= Directions =
Every line of the listing that contains the word "pink" is to be copied out.

= Data records =
—————
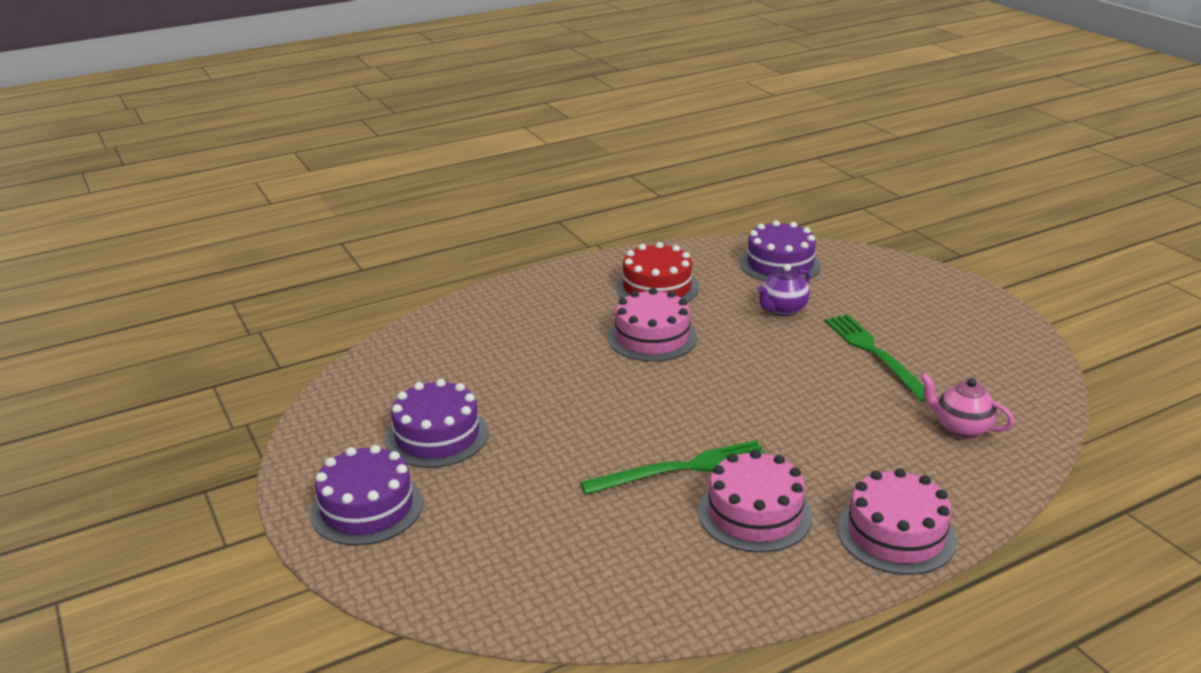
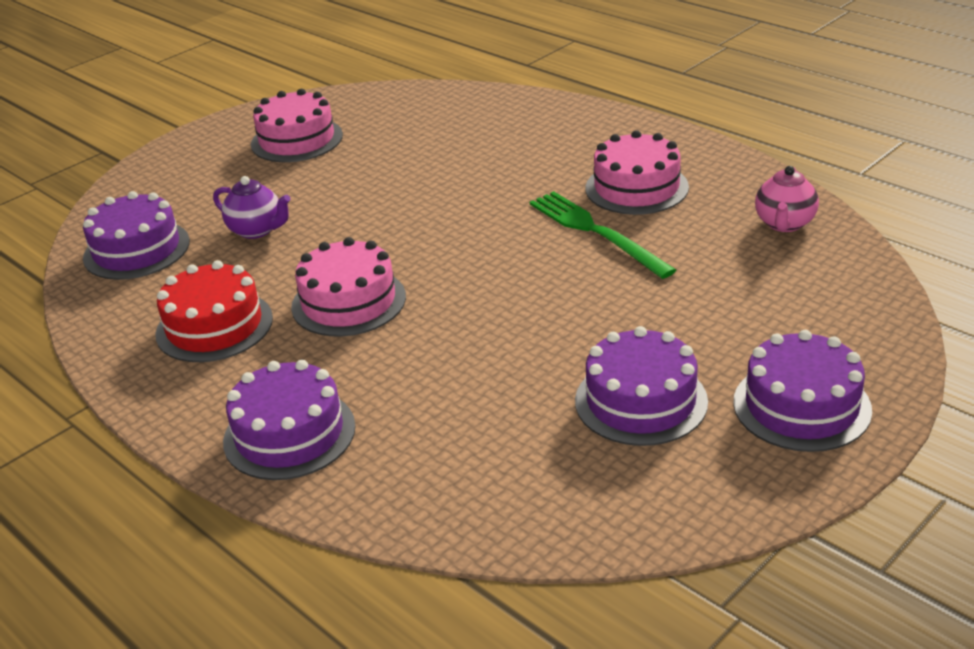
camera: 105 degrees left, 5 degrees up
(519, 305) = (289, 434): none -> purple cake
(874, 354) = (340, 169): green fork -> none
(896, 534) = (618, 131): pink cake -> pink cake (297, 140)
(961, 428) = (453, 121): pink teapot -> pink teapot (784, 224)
—————
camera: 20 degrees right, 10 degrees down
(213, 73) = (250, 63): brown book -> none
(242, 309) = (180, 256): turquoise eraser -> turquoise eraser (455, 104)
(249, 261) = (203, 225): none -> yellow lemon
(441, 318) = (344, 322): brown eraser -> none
—————
= Written reply =
(896, 534) = (618, 131): pink cake -> pink cake (297, 140)
(961, 428) = (453, 121): pink teapot -> pink teapot (784, 224)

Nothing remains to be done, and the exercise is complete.